Take the material below and output exactly the run of lines from the one containing "(441, 144) = (1010, 548): red" down to the one containing "(580, 460) = (401, 401): green", with both included.

● **DATA SHOWN**:

────────

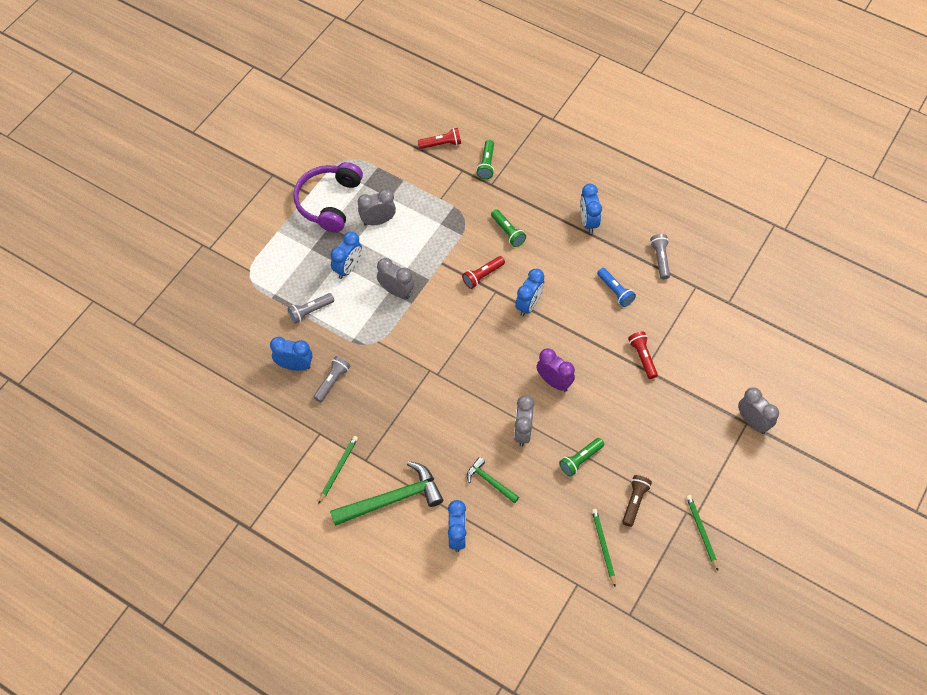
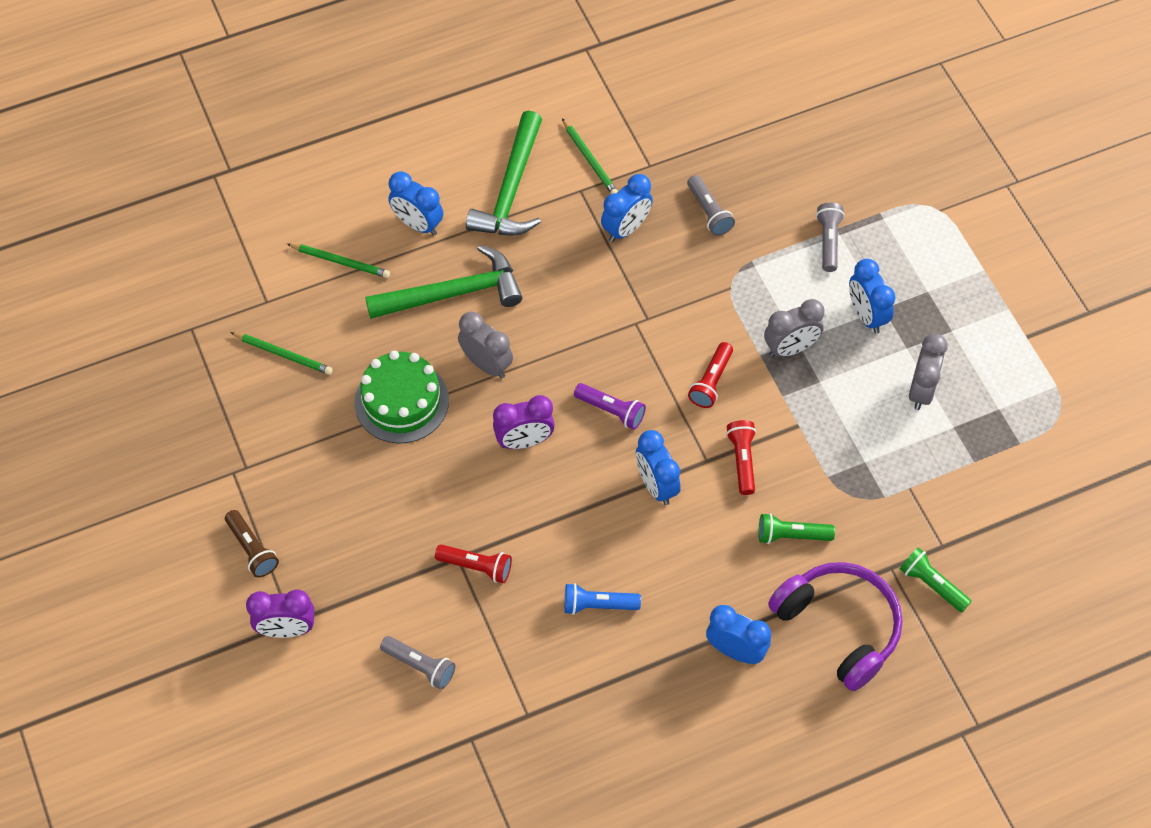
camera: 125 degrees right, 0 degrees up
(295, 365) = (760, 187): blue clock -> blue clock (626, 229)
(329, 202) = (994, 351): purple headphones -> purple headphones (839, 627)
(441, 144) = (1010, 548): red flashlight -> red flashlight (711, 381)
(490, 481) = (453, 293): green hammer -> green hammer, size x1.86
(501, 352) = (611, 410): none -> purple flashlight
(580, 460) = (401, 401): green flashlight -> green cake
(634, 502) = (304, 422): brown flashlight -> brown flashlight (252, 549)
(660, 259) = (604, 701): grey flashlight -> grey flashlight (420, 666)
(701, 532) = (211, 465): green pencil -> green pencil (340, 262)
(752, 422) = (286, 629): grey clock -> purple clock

────────

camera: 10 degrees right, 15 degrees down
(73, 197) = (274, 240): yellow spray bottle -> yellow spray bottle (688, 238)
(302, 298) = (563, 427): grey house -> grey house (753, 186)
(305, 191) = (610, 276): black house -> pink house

────────

● **REPLY**:
(441, 144) = (1010, 548): red flashlight -> red flashlight (711, 381)
(490, 481) = (453, 293): green hammer -> green hammer, size x1.86
(501, 352) = (611, 410): none -> purple flashlight
(580, 460) = (401, 401): green flashlight -> green cake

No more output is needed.